_EXERCISE INSTRUCTIONS_
Please write out, exactly as given, every line of the entries below up to and including the line with "LCD1 pin SCL: 8 -> 14".

_DATASET RECORDS_
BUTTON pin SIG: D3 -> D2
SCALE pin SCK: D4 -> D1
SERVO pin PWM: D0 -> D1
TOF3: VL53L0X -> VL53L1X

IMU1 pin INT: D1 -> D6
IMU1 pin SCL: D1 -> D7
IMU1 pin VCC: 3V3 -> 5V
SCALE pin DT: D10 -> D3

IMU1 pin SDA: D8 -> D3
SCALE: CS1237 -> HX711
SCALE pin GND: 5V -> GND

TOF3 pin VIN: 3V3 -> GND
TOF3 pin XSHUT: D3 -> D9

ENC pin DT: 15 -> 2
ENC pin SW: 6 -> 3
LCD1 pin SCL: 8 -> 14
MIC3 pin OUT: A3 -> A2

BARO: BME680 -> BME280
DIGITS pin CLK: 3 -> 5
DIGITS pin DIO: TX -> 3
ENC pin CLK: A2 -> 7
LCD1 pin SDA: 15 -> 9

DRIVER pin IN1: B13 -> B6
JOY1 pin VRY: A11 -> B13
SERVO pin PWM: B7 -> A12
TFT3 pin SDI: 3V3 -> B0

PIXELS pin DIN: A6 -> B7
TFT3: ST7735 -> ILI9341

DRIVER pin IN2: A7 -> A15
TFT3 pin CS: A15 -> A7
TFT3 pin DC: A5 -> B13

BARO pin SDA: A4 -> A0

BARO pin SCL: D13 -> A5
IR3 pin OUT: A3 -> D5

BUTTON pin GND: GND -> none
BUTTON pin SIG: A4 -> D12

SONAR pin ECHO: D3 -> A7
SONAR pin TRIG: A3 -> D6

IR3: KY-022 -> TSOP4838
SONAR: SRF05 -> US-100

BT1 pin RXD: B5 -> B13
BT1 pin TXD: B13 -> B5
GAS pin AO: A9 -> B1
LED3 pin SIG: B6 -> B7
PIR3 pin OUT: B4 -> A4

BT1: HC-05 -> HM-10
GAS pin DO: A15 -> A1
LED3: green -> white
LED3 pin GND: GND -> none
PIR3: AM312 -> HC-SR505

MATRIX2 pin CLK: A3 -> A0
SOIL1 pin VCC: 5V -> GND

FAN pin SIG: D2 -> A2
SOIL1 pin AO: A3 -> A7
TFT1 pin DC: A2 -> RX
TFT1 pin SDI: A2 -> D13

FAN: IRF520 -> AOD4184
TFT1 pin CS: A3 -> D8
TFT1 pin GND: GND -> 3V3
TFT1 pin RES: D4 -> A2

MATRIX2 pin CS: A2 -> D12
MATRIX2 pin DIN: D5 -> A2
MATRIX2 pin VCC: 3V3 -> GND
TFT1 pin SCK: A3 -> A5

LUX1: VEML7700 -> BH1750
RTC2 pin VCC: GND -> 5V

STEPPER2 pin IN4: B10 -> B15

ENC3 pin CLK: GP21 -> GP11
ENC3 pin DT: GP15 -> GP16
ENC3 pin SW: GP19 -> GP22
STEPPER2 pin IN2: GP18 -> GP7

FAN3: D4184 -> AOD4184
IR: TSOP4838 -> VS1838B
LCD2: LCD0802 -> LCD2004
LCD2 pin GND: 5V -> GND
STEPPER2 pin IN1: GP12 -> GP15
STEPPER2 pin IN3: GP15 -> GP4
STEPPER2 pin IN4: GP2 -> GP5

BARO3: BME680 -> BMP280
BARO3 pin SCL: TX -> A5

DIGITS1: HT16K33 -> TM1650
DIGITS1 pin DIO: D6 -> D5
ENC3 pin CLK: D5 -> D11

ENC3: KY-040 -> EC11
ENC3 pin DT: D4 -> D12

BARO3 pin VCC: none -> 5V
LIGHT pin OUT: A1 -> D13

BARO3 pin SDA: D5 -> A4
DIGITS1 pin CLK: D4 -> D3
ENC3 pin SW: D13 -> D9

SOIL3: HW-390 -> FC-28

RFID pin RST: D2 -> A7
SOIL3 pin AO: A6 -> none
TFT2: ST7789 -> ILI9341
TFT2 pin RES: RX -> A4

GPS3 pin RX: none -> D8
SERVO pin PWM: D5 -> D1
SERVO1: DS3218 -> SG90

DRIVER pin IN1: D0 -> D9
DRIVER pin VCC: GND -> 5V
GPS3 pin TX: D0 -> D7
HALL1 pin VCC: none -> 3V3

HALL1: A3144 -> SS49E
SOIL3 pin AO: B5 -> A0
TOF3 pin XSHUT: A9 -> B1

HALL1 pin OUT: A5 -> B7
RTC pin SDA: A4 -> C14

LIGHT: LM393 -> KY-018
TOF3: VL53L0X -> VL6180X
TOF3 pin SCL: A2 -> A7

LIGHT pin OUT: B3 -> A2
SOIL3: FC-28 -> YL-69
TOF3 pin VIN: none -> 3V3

_TASK RESULT_
BUTTON pin SIG: D3 -> D2
SCALE pin SCK: D4 -> D1
SERVO pin PWM: D0 -> D1
TOF3: VL53L0X -> VL53L1X

IMU1 pin INT: D1 -> D6
IMU1 pin SCL: D1 -> D7
IMU1 pin VCC: 3V3 -> 5V
SCALE pin DT: D10 -> D3

IMU1 pin SDA: D8 -> D3
SCALE: CS1237 -> HX711
SCALE pin GND: 5V -> GND

TOF3 pin VIN: 3V3 -> GND
TOF3 pin XSHUT: D3 -> D9

ENC pin DT: 15 -> 2
ENC pin SW: 6 -> 3
LCD1 pin SCL: 8 -> 14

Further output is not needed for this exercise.